(Beginning of Data shown)

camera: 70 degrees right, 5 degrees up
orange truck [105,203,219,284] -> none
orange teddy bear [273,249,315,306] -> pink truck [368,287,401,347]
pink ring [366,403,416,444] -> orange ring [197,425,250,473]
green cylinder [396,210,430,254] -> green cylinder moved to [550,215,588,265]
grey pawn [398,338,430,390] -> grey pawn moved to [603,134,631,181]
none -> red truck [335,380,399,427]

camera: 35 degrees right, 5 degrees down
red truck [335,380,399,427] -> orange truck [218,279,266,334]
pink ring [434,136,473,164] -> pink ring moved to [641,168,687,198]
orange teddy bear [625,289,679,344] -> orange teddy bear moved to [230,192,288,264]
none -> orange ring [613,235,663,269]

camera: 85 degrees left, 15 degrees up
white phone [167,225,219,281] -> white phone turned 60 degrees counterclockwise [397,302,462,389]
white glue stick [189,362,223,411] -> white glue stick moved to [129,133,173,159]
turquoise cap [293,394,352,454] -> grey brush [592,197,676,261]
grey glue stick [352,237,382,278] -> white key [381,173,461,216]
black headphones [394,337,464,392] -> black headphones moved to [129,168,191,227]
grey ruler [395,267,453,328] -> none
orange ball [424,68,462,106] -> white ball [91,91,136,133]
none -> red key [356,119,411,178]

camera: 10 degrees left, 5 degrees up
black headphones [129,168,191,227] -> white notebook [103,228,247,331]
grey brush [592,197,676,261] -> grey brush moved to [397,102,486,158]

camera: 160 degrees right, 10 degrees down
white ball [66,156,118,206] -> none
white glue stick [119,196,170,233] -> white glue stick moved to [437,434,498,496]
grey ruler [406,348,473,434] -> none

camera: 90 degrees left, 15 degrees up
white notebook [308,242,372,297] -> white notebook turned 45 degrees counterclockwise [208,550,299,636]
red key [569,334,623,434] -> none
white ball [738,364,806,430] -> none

(End of Data shown)

== Exercise ==
Find the string "none" in the entries above and return each line that holds it.

== The completed task ==
orange truck [105,203,219,284] -> none
none -> red truck [335,380,399,427]
none -> orange ring [613,235,663,269]
grey ruler [395,267,453,328] -> none
none -> red key [356,119,411,178]
white ball [66,156,118,206] -> none
grey ruler [406,348,473,434] -> none
red key [569,334,623,434] -> none
white ball [738,364,806,430] -> none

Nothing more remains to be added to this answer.